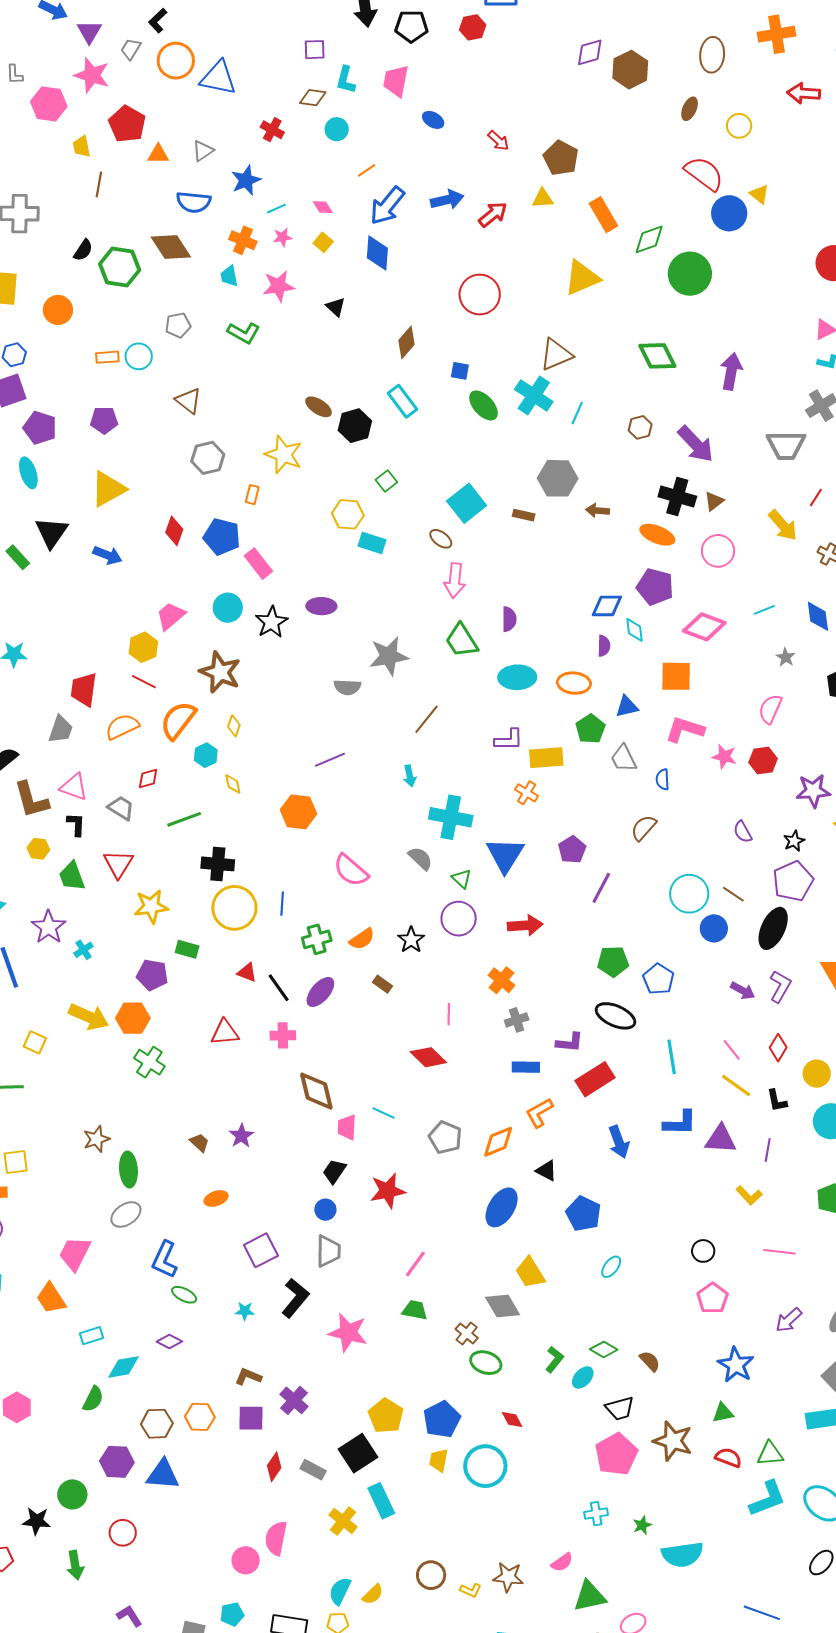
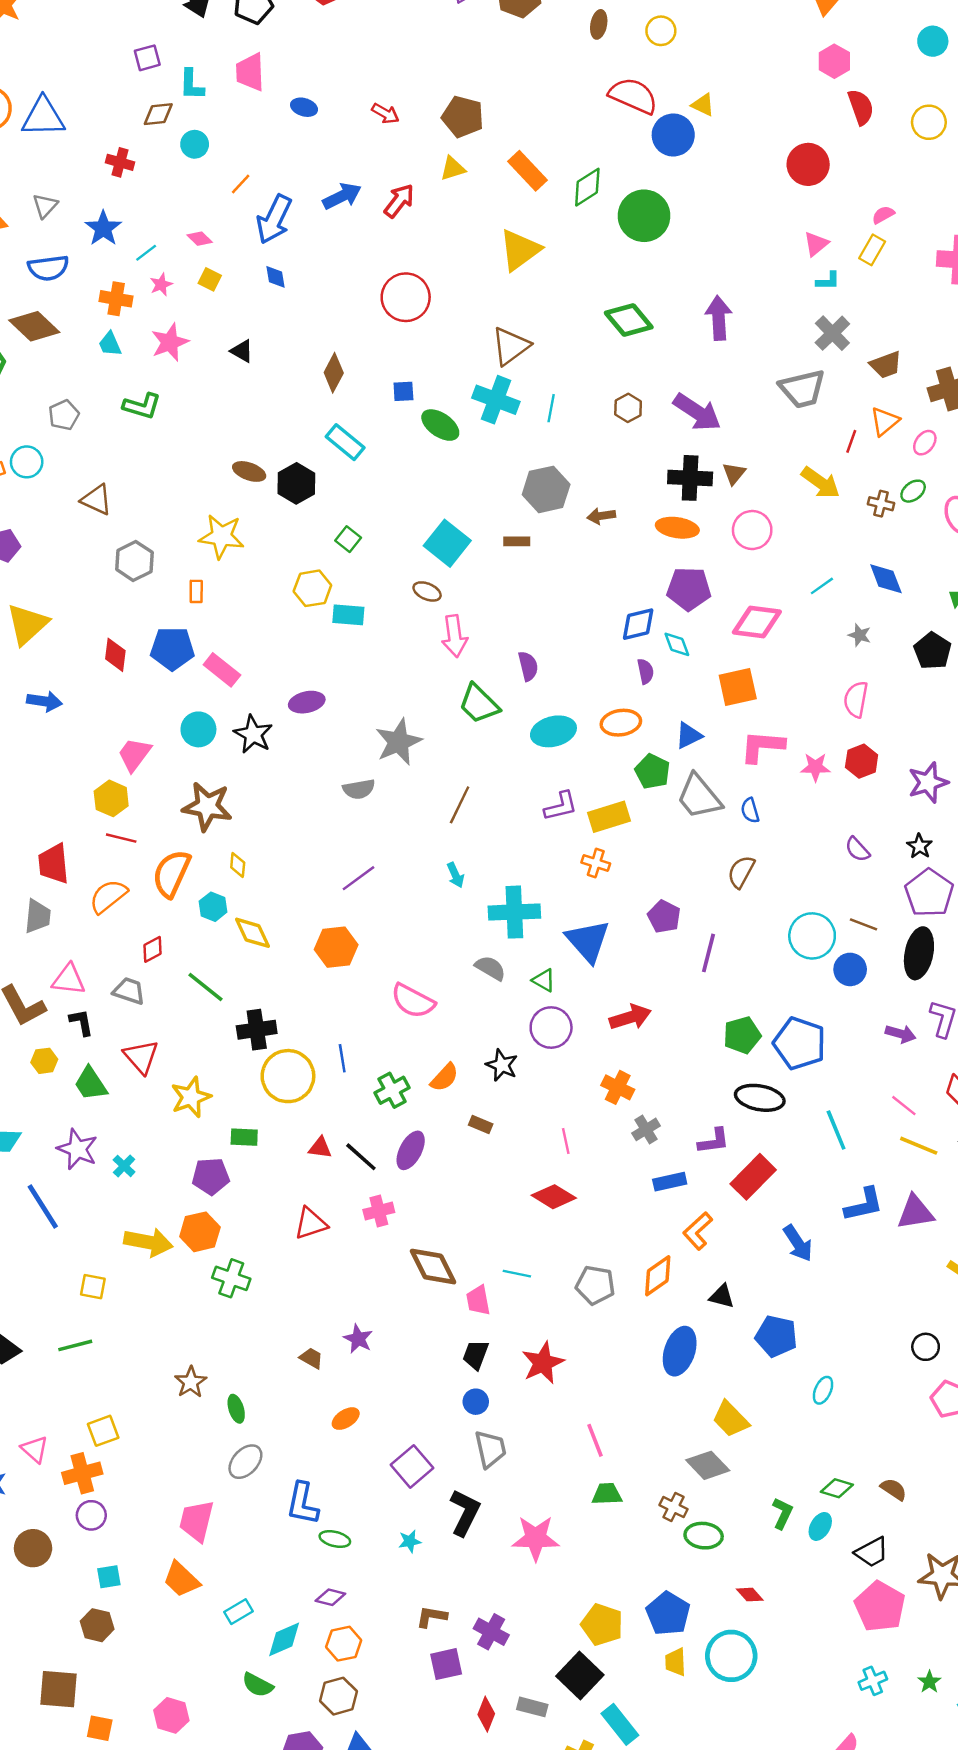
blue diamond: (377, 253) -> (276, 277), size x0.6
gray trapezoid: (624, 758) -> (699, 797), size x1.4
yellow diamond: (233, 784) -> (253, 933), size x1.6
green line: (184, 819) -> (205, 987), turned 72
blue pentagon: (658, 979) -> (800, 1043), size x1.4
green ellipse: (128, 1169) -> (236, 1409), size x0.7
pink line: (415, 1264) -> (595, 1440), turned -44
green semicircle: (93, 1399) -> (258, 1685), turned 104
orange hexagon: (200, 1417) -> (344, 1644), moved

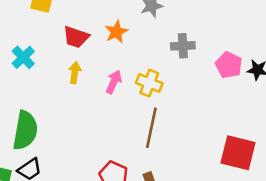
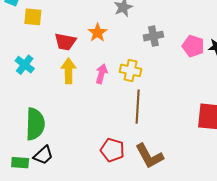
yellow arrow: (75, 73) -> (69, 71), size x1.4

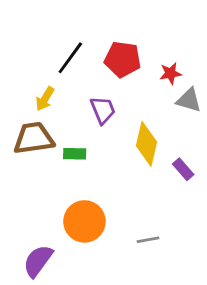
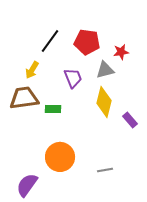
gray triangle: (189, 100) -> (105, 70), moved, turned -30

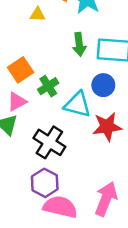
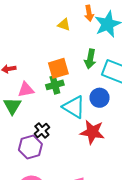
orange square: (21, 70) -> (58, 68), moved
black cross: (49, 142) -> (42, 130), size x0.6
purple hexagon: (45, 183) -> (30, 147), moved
□ □ □ □
» **WHAT YOU WILL DO**
Every line in the listing that holds the string "moved" should be copied out.

» **YOUR RESPONSE**
orange hexagon: (200, 1417) -> (344, 1644), moved
gray triangle: (189, 100) -> (105, 70), moved, turned -30
orange square: (21, 70) -> (58, 68), moved
purple hexagon: (45, 183) -> (30, 147), moved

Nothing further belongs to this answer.